■ Task instructions
Please transcribe the lines below exactly, and leave every image behind.

■ The records
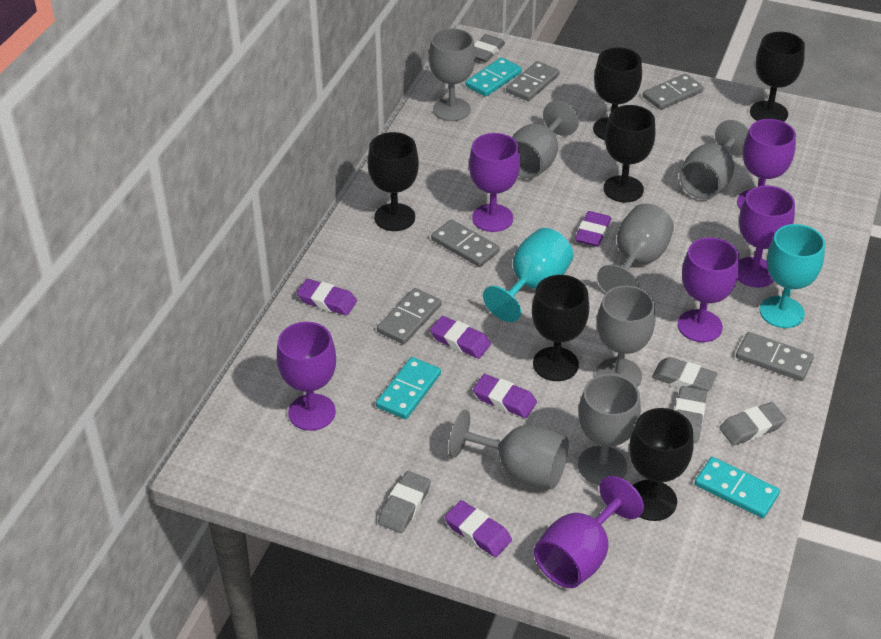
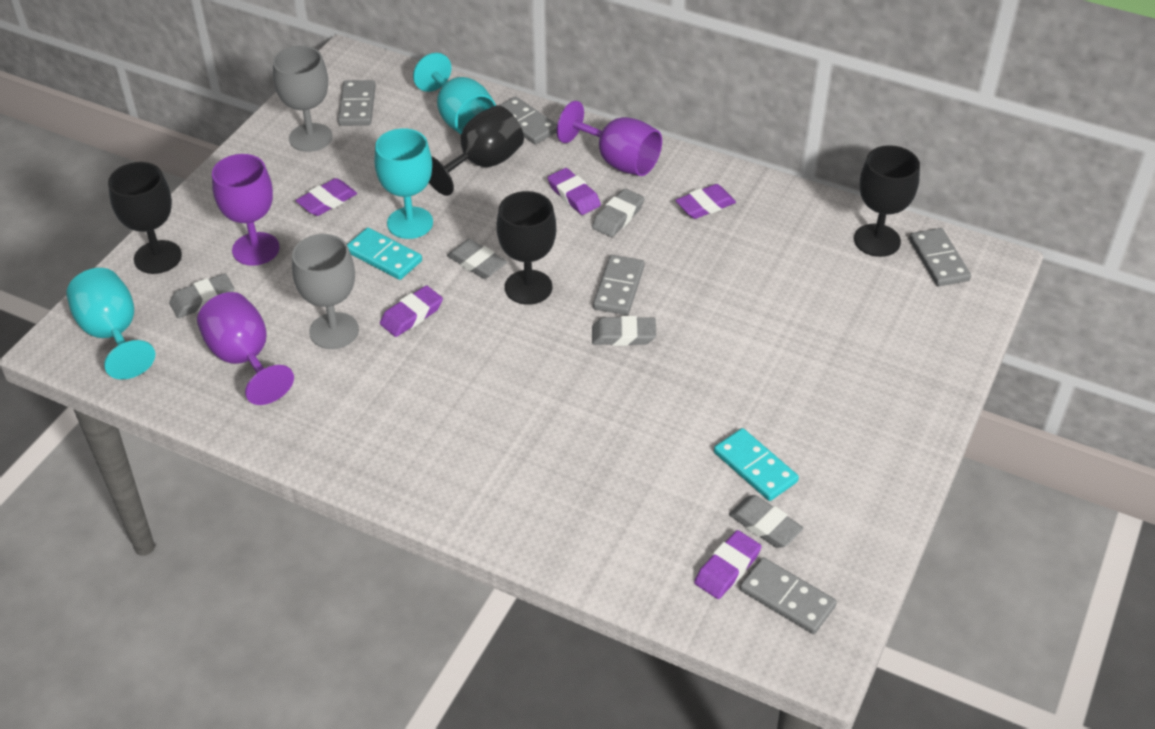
black goblet: 6 -> 4
grey goblet: 7 -> 2
purple goblet: 6 -> 3
turquoise domino: 3 -> 2
turquoise goblet: 2 -> 3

■ Result of the task
black goblet: 6 -> 4
grey goblet: 7 -> 2
purple goblet: 6 -> 3
turquoise domino: 3 -> 2
turquoise goblet: 2 -> 3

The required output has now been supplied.